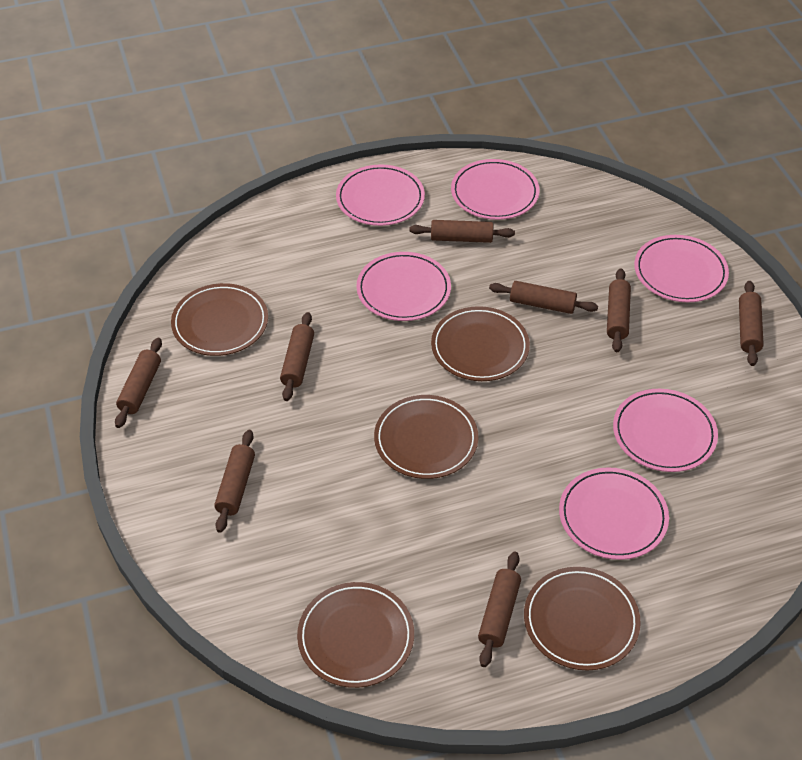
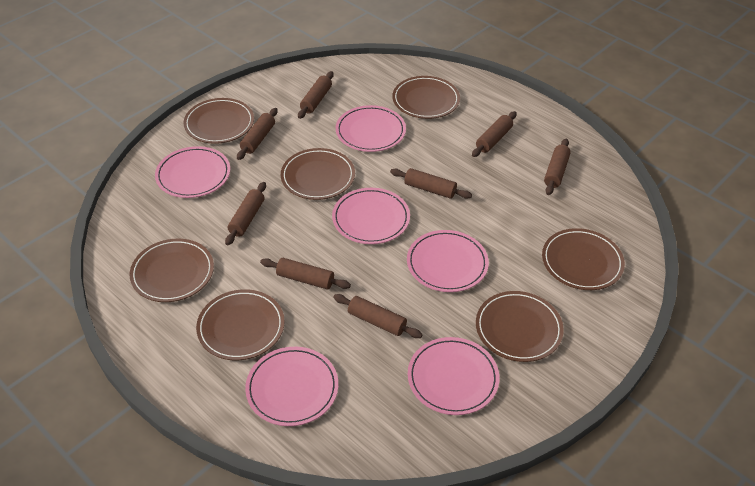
brown plate: 5 -> 7

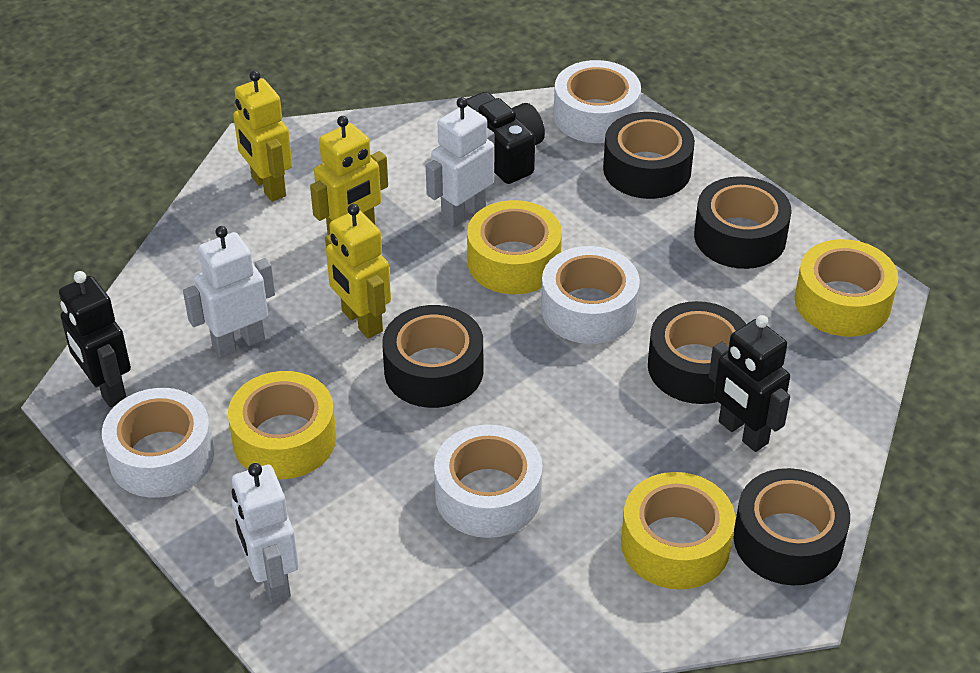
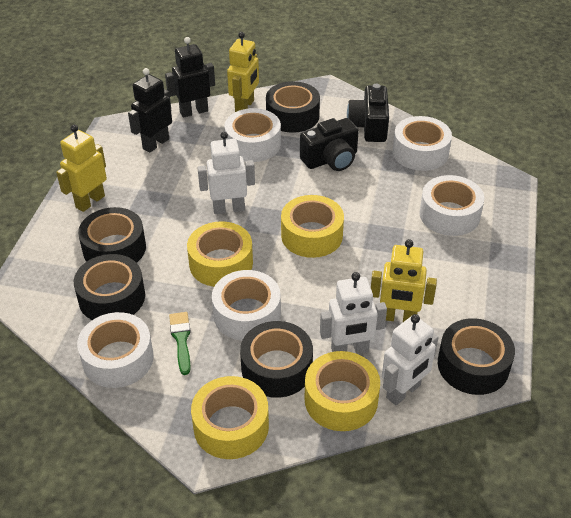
black camera: 1 -> 2
green brush: 0 -> 1
white tape: 4 -> 5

> **Problem statement**
Please restate the whole listing exactly, without any of its pictures.

> **Answer area**
brown plate: 5 -> 7

black camera: 1 -> 2
green brush: 0 -> 1
white tape: 4 -> 5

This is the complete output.